» **Directions**:
From the records below, copy out each line that has the word "none".

» **Study material**:
---------------

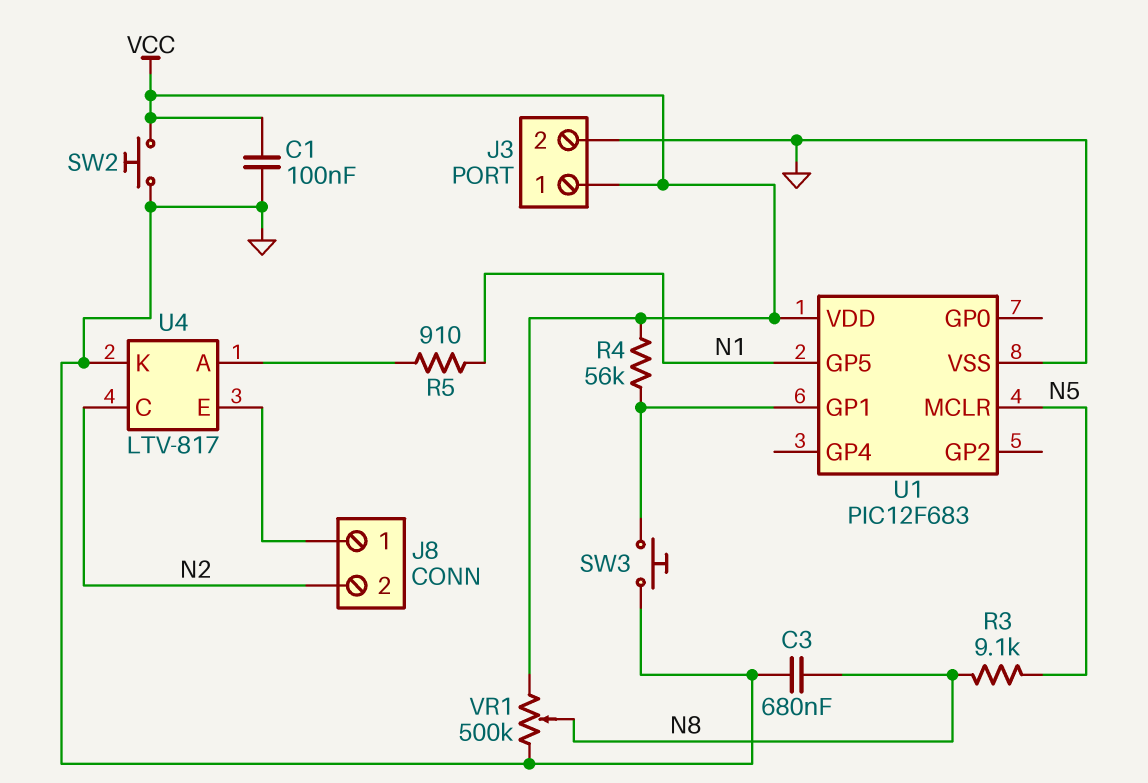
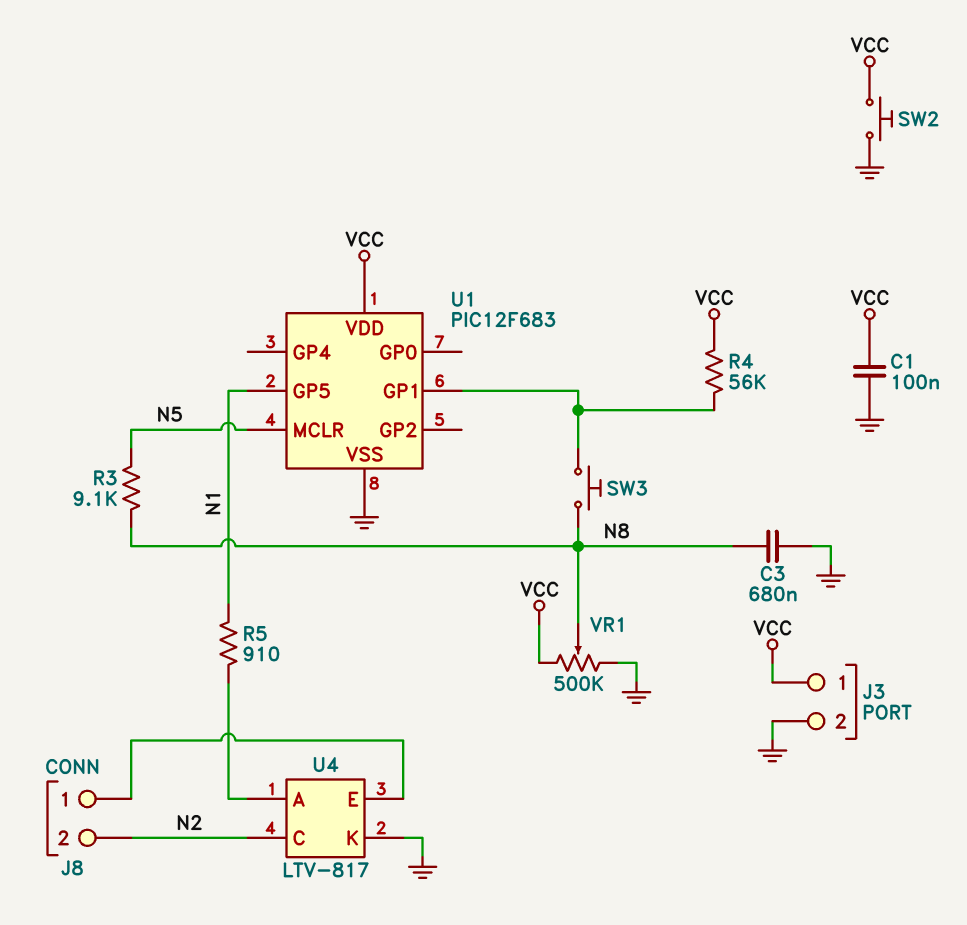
SW3: button (GND, U1/GP1) -> button (N8, U1/GP1)

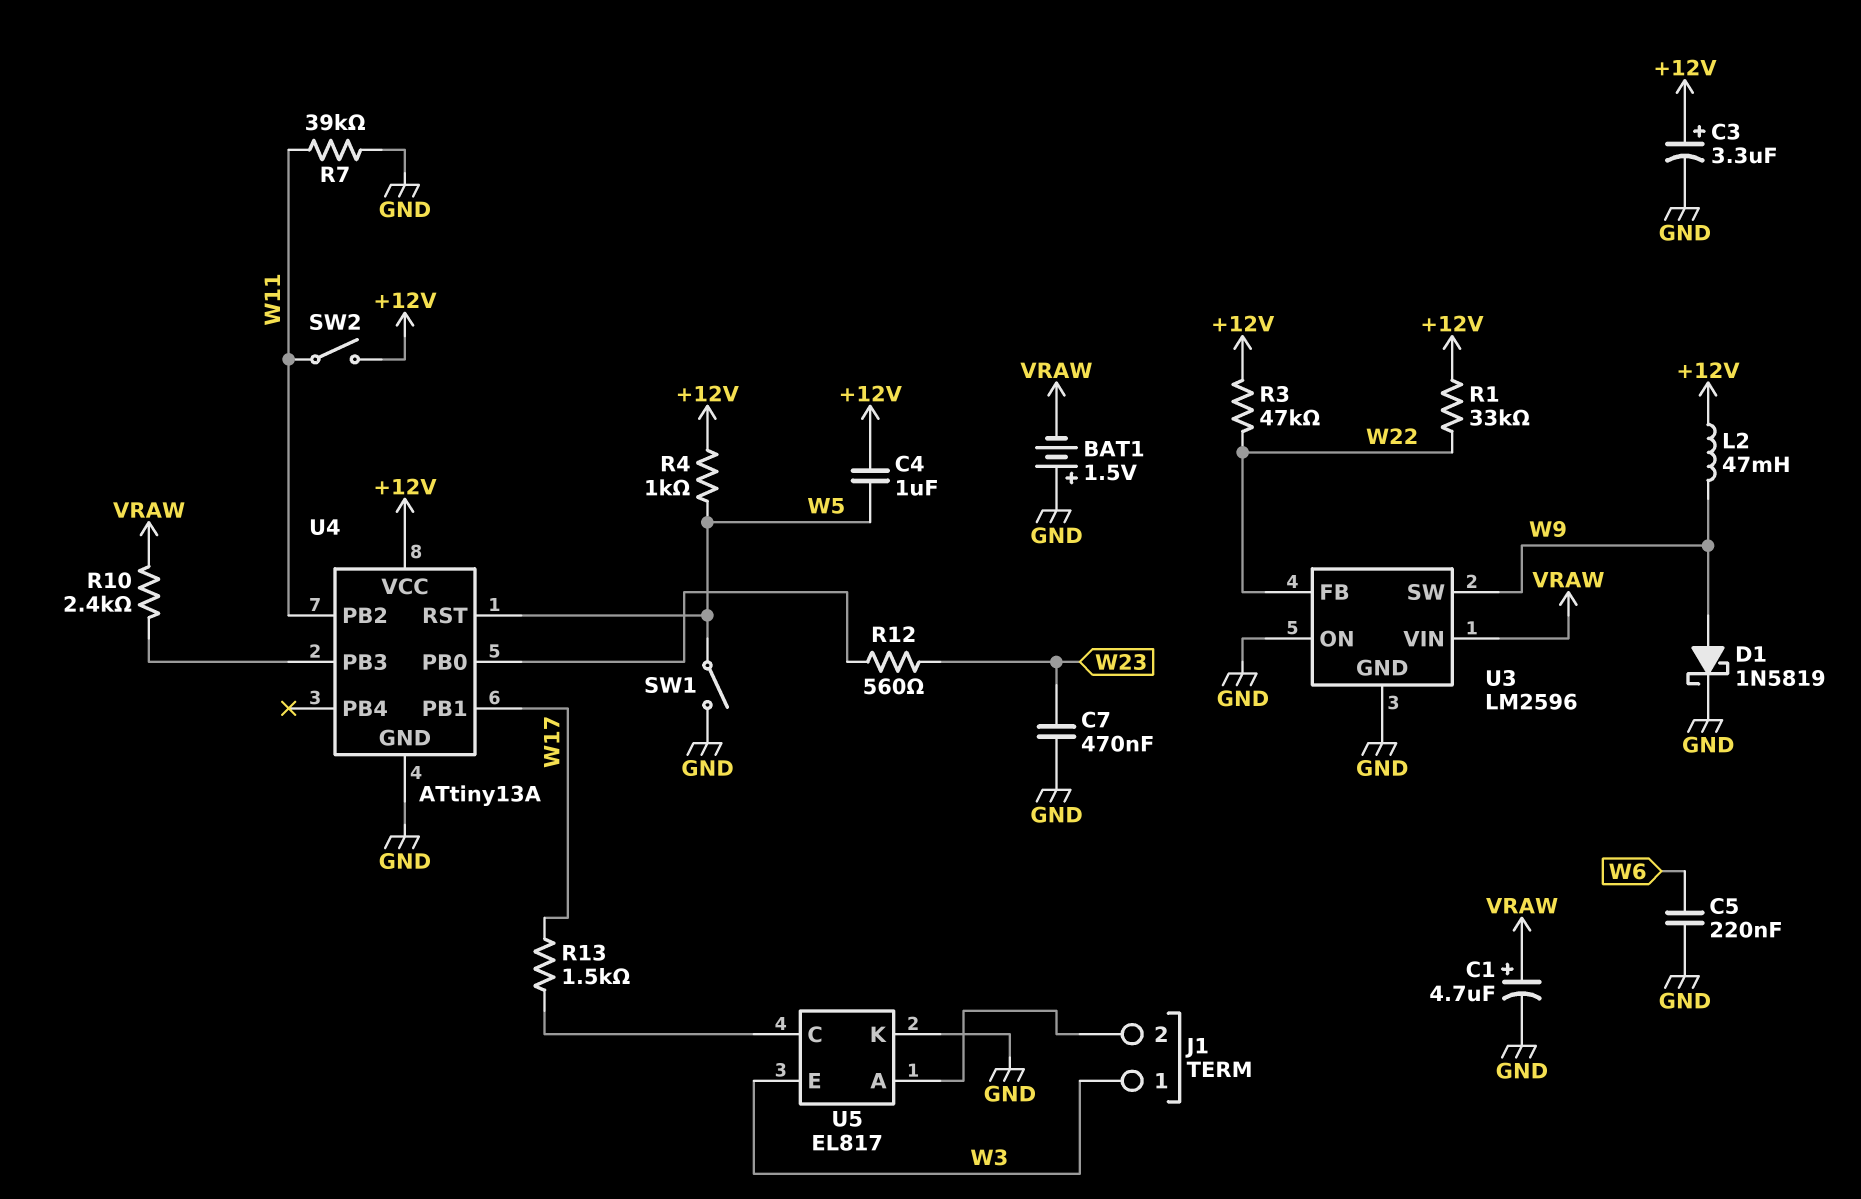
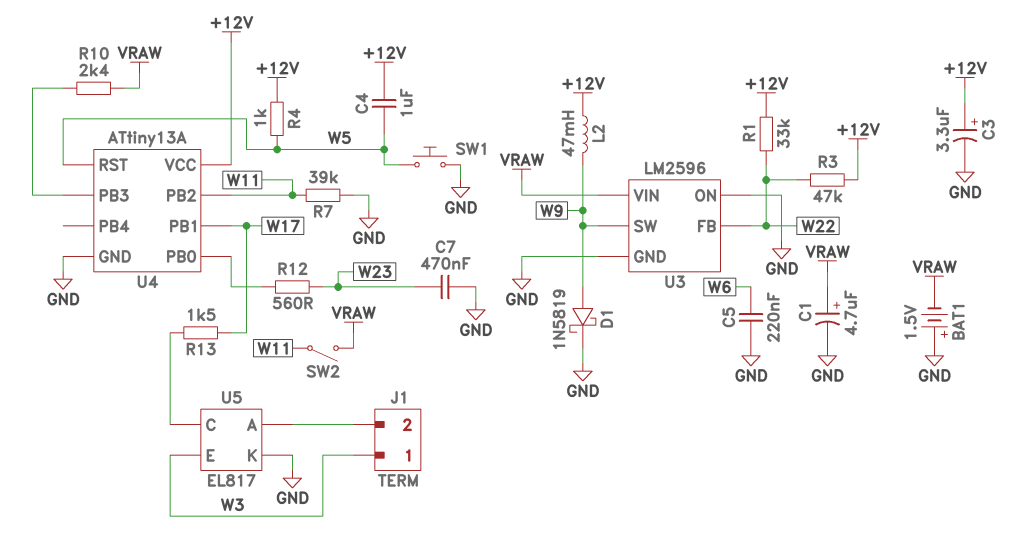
SW1: switch (GND, W5) -> button (GND, W5)
SW2: switch (+12V, W11) -> switch (VRAW, W11)

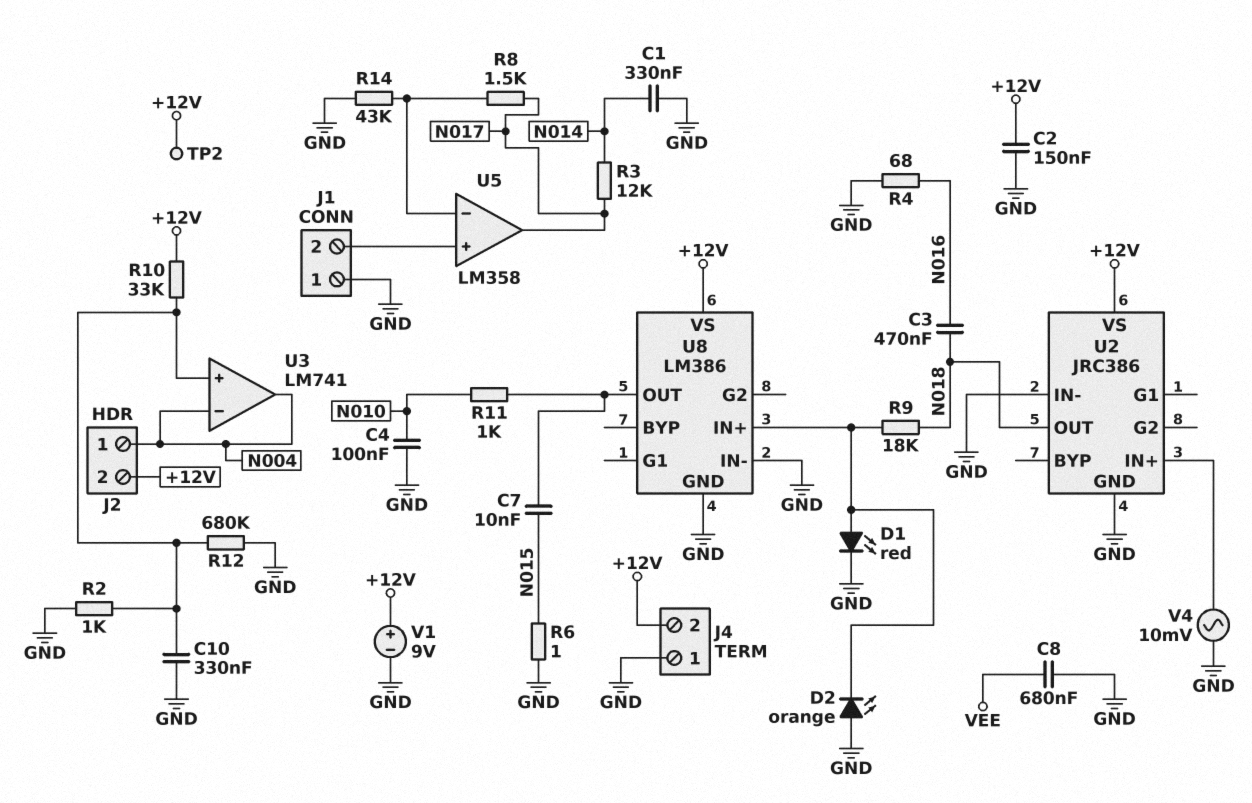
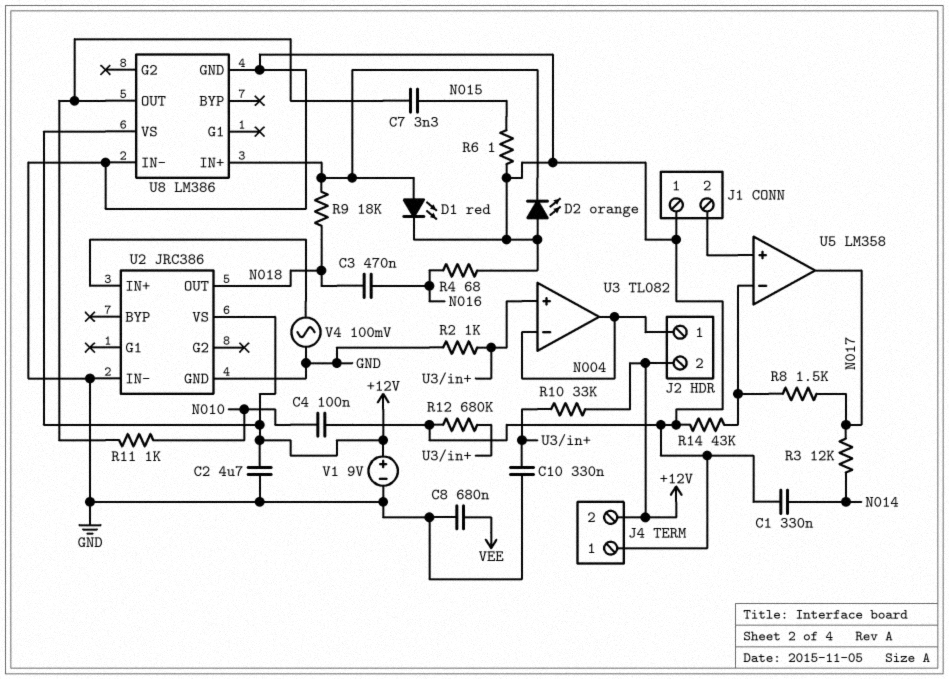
C2: 150nF (+12V, GND) -> 4.7uF (+12V, GND)
C7: 10nF (N015, U8/OUT) -> 3.3nF (N015, U8/OUT)
TP2: test point (+12V) -> none
U3: LM741 -> TL082
V4: AC 10mV (GND, U2/IN+) -> AC 100mV (GND, U2/IN+)

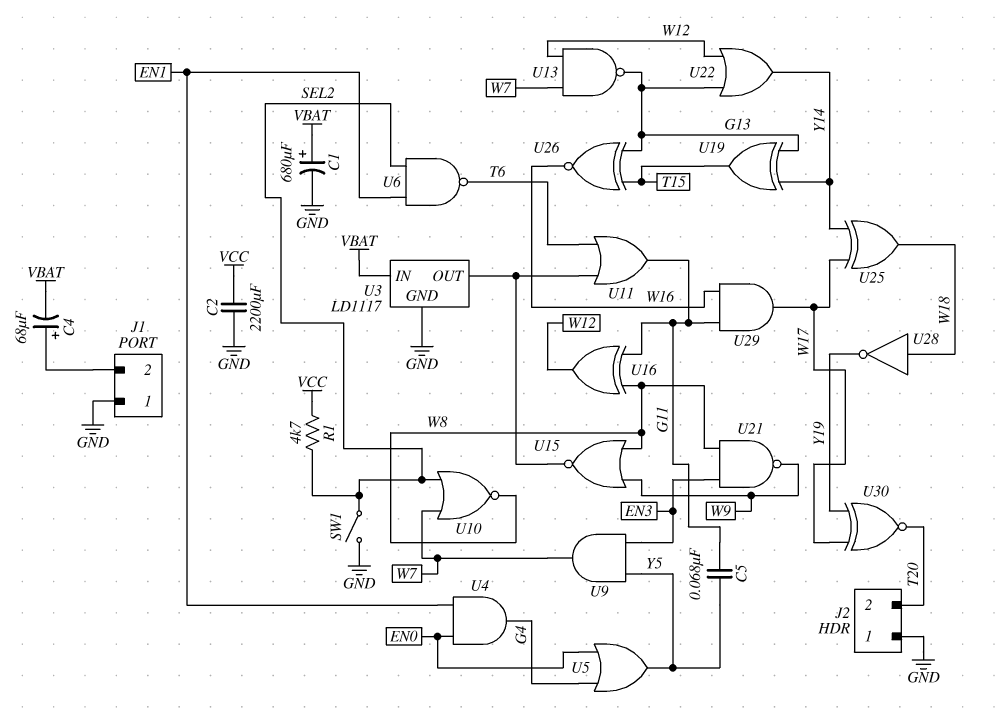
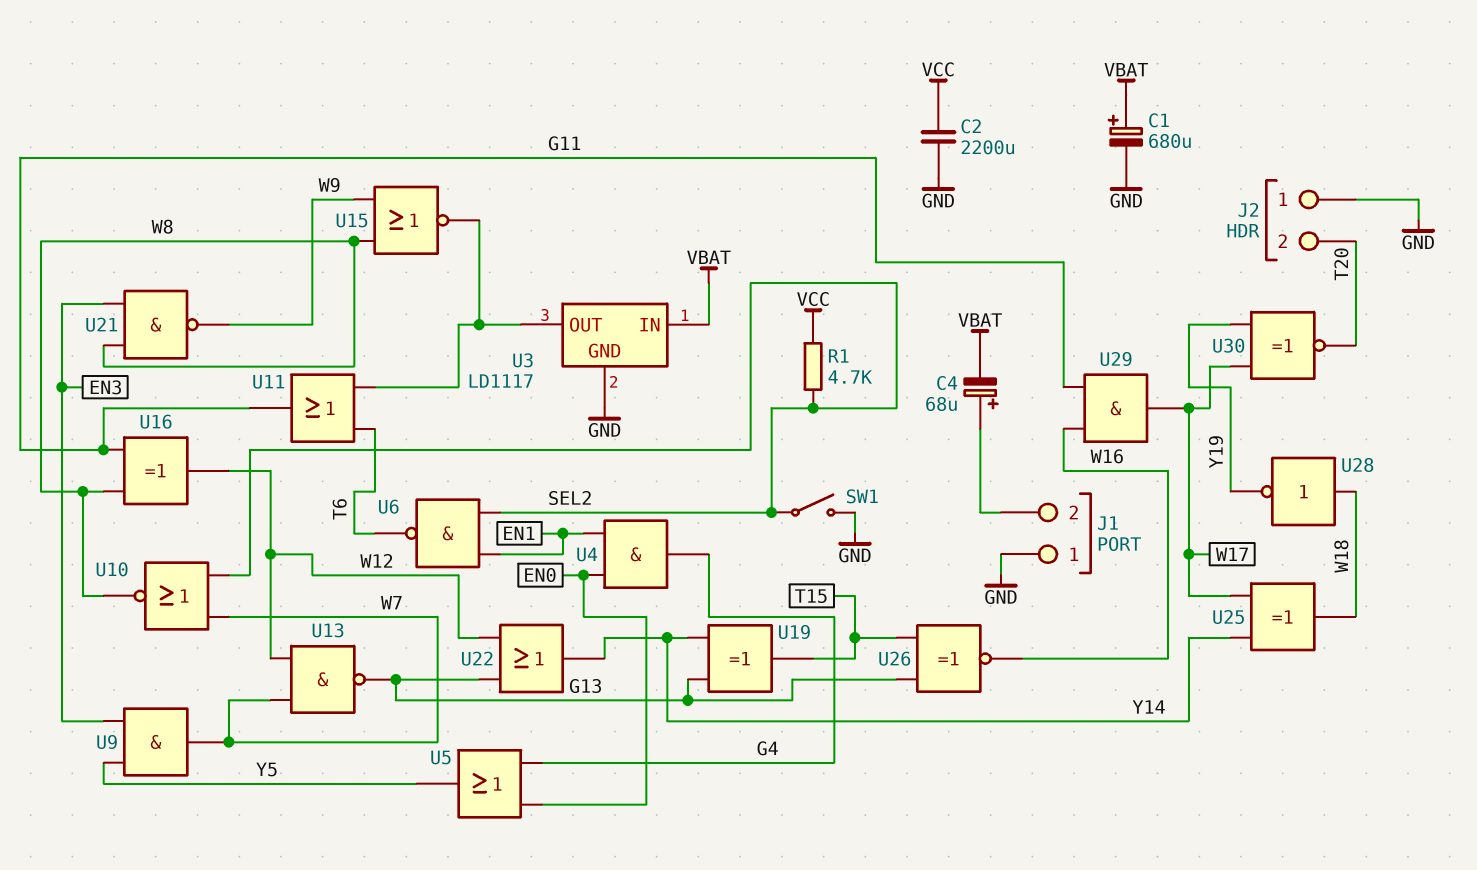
C5: 68nF (G11, Y5) -> none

---------------

» **Result**:
TP2: test point (+12V) -> none
C5: 68nF (G11, Y5) -> none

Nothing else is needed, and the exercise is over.